** Begin DATASET ENTRIES **
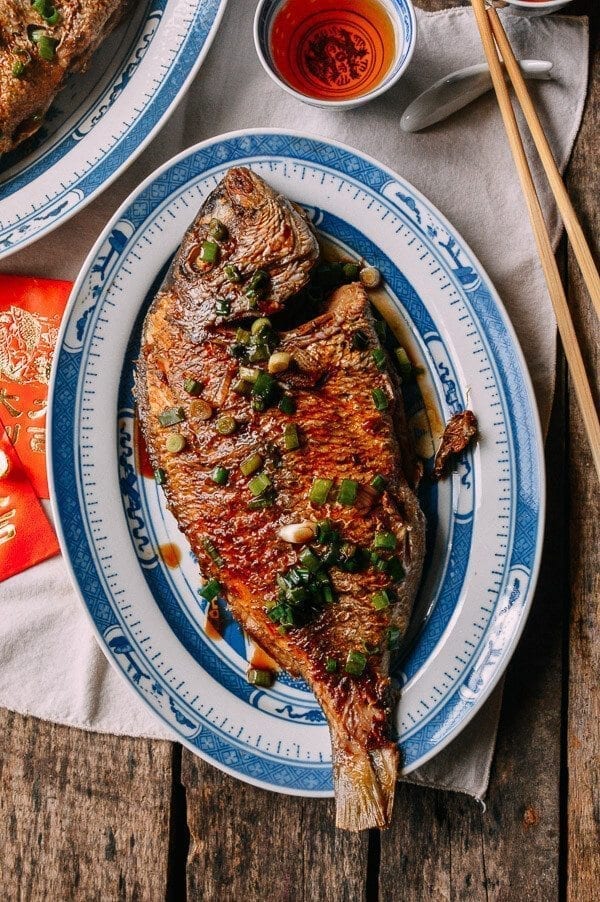
Locate an element on the screen. placemat is located at coordinates (242, 85).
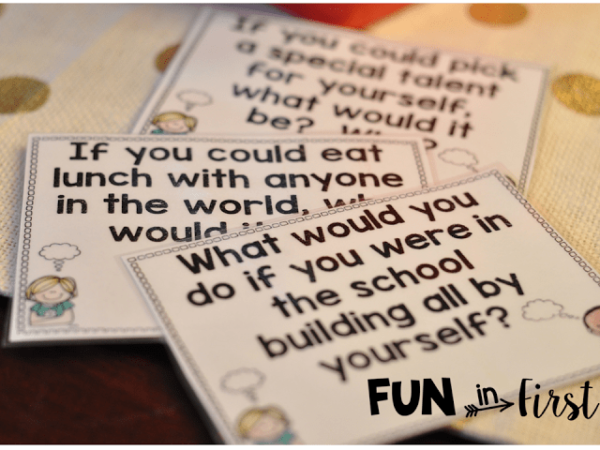
I want to click on table, so 66,413.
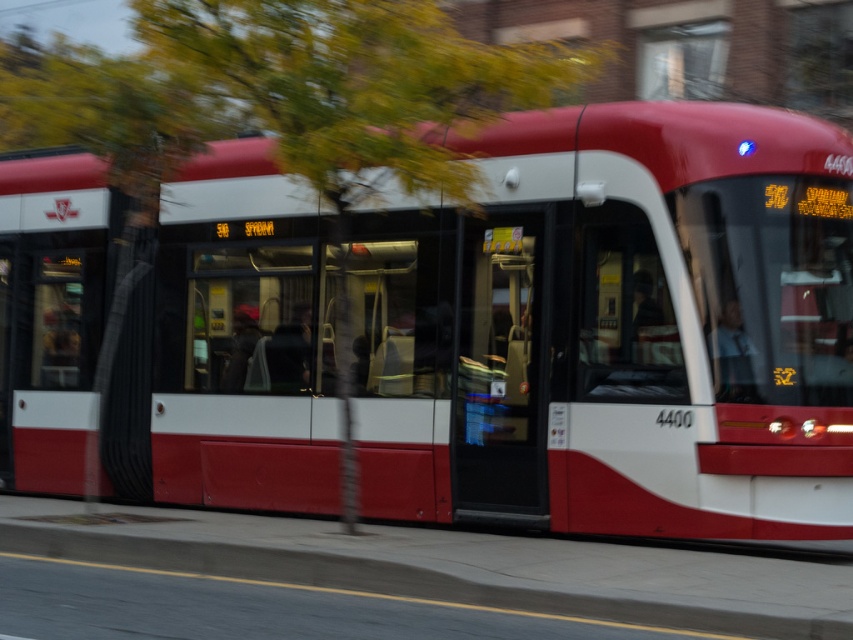
You are a photographer trying to capture the matte red bus at center and the green leafy tree at upper left in the same frame. Based on their sizes, which object would appear wider in the photo?

The matte red bus at center appears wider than the green leafy tree at upper left because its width surpasses the tree.

You are standing on the sidewalk and see a streetcar with the number 4400 on its side. The point at coordinates (618, 328) marks a specific location on the vehicle. What color is the area at that point on the matte red bus at center?

The point at coordinates (618, 328) indicates the matte red bus at center, so the area at that point is matte red.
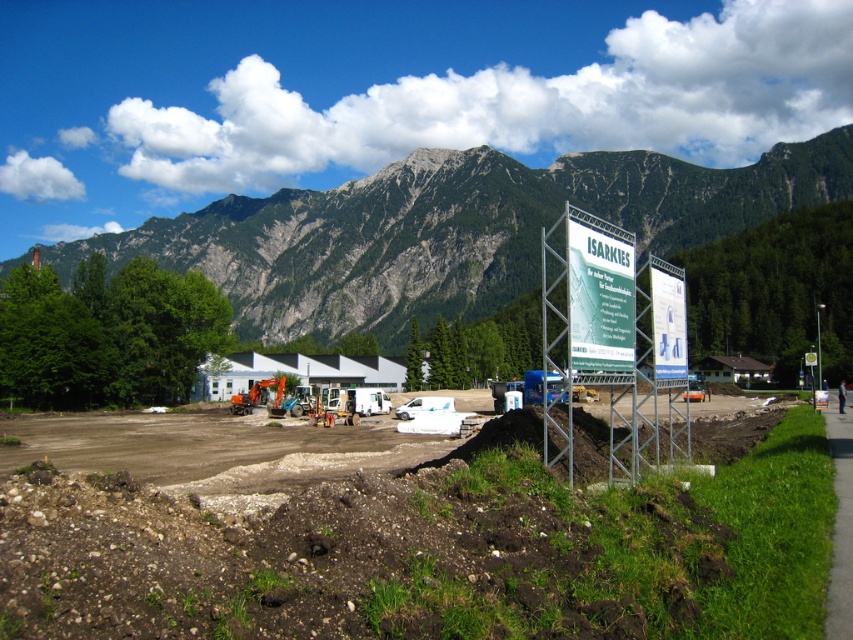
You are standing at the construction site and need to determine the relative positions of two points marked on the map. The first point is at coordinates point (173, 524) and the second is at point (843, 392). Based on the scene description, which point is closer to your current position?

Point (173, 524) is closer to the viewer than point (843, 392).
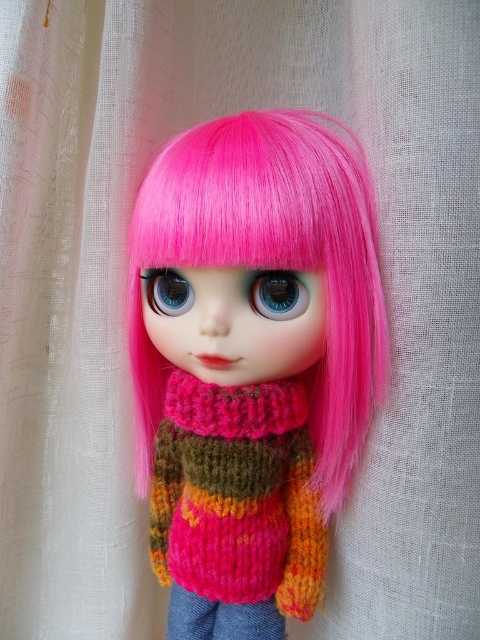
Question: Which point is farther to the camera?

Choices:
 (A) bluematteeye at center
 (B) knitted sweater at center

Answer: (A)

Question: Does knitted sweater at center come behind knitted wool sweater at center?

Choices:
 (A) no
 (B) yes

Answer: (A)

Question: Is knitted sweater at center to the left of knitted wool sweater at center from the viewer's perspective?

Choices:
 (A) no
 (B) yes

Answer: (A)

Question: Which object is closer to the camera taking this photo?

Choices:
 (A) knitted wool sweater at center
 (B) blue glossy eye at center
 (C) jeans at center

Answer: (B)

Question: Based on their relative distances, which object is farther from the knitted wool sweater at center?

Choices:
 (A) knitted sweater at center
 (B) bluematteeye at center
 (C) blue glossy eye at center

Answer: (B)

Question: Does knitted sweater at center appear over bluematteeye at center?

Choices:
 (A) no
 (B) yes

Answer: (A)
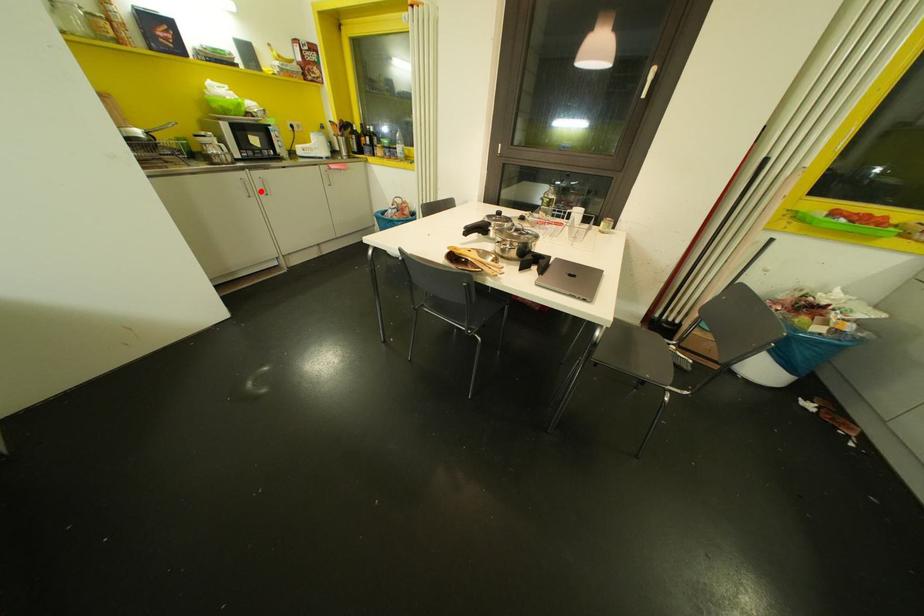
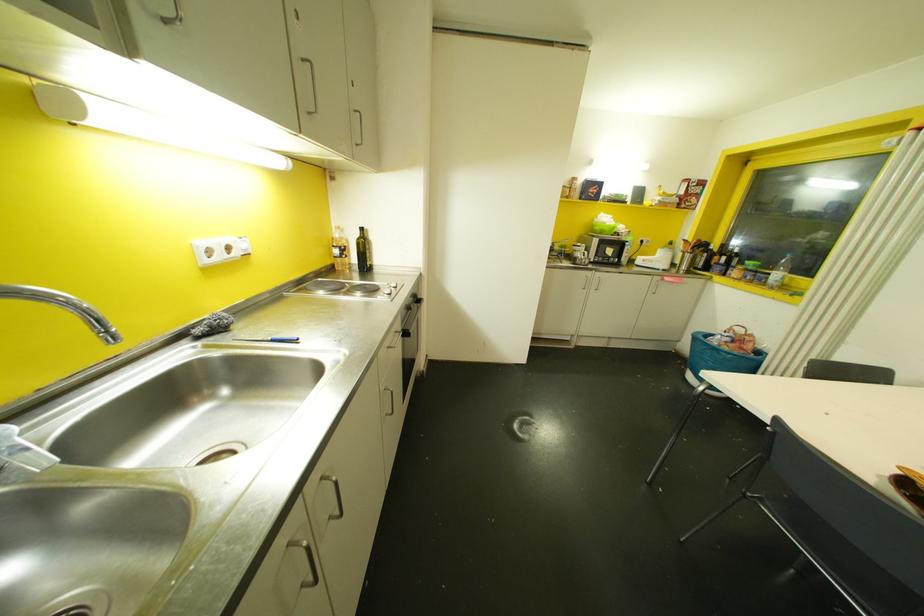
Find the pixel in the second image that matches the highlighted location in the first image.

(592, 286)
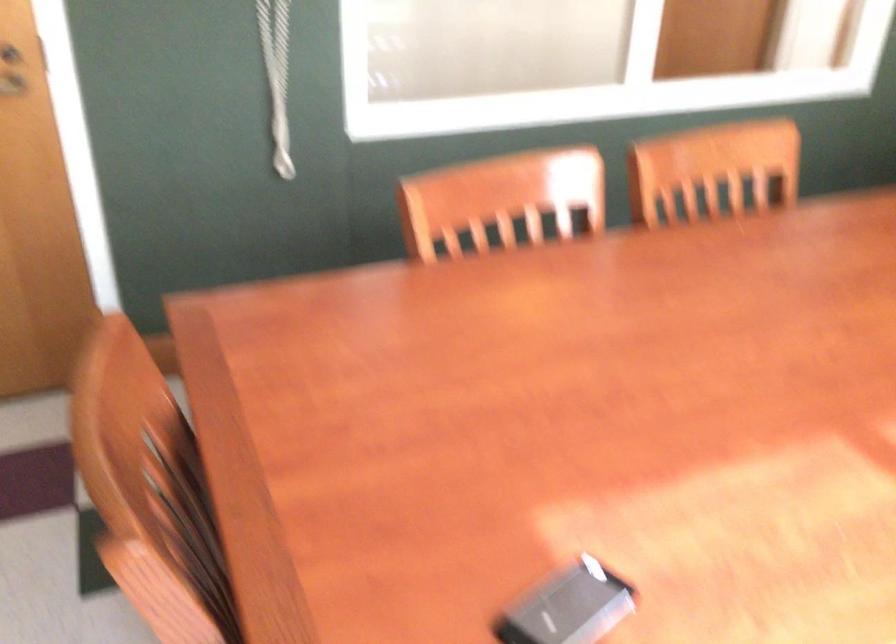
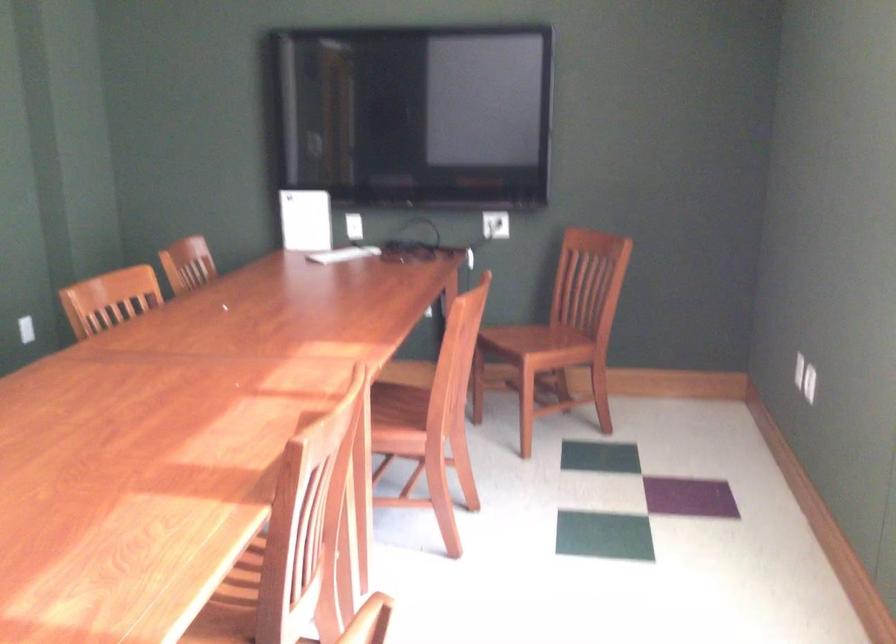
Question: The first image is from the beginning of the video and the second image is from the end. How did the camera likely rotate when shooting the video?

Choices:
 (A) Left
 (B) Right
 (C) Up
 (D) Down

Answer: (B)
** End DATASET ENTRIES **
■ **TO DO**: Rewrite every row above as a JSON list of strings with one string per line. Skip blank lines and leave out the pictures.

■ **THE ANSWER**:
[
  "Locate an element on the screen. placemat is located at coordinates (242, 85).",
  "I want to click on table, so 66,413.",
  "You are a photographer trying to capture the matte red bus at center and the green leafy tree at upper left in the same frame. Based on their sizes, which object would appear wider in the photo?",
  "The matte red bus at center appears wider than the green leafy tree at upper left because its width surpasses the tree.",
  "You are standing on the sidewalk and see a streetcar with the number 4400 on its side. The point at coordinates (618, 328) marks a specific location on the vehicle. What color is the area at that point on the matte red bus at center?",
  "The point at coordinates (618, 328) indicates the matte red bus at center, so the area at that point is matte red.",
  "You are standing at the construction site and need to determine the relative positions of two points marked on the map. The first point is at coordinates point (173, 524) and the second is at point (843, 392). Based on the scene description, which point is closer to your current position?",
  "Point (173, 524) is closer to the viewer than point (843, 392).",
  "Question: Which point is farther to the camera?",
  "Choices:",
  " (A) bluematteeye at center",
  " (B) knitted sweater at center",
  "Answer: (A)",
  "Question: Does knitted sweater at center come behind knitted wool sweater at center?",
  "Choices:",
  " (A) no",
  " (B) yes",
  "Answer: (A)",
  "Question: Is knitted sweater at center to the left of knitted wool sweater at center from the viewer's perspective?",
  "Choices:",
  " (A) no",
  " (B) yes",
  "Answer: (A)",
  "Question: Which object is closer to the camera taking this photo?",
  "Choices:",
  " (A) knitted wool sweater at center",
  " (B) blue glossy eye at center",
  " (C) jeans at center",
  "Answer: (B)",
  "Question: Based on their relative distances, which object is farther from the knitted wool sweater at center?",
  "Choices:",
  " (A) knitted sweater at center",
  " (B) bluematteeye at center",
  " (C) blue glossy eye at center",
  "Answer: (B)",
  "Question: Does knitted sweater at center appear over bluematteeye at center?",
  "Choices:",
  " (A) no",
  " (B) yes",
  "Answer: (A)",
  "Find the pixel in the second image that matches the highlighted location in the first image.",
  "(592, 286)",
  "Question: The first image is from the beginning of the video and the second image is from the end. How did the camera likely rotate when shooting the video?",
  "Choices:",
  " (A) Left",
  " (B) Right",
  " (C) Up",
  " (D) Down",
  "Answer: (B)"
]